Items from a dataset
_ _ _ _ _

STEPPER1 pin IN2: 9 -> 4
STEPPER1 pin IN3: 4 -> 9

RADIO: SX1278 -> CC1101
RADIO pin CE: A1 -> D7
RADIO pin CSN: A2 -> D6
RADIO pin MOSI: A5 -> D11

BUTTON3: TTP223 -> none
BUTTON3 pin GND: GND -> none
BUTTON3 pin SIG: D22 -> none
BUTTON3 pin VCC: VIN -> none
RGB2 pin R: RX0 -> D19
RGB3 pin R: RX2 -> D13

_ _ _ _ _

## [REQUIRED ACTION]
Copy the lines from the entries above in which the word "RADIO" appears.

## [FINAL ANSWER]
RADIO: SX1278 -> CC1101
RADIO pin CE: A1 -> D7
RADIO pin CSN: A2 -> D6
RADIO pin MOSI: A5 -> D11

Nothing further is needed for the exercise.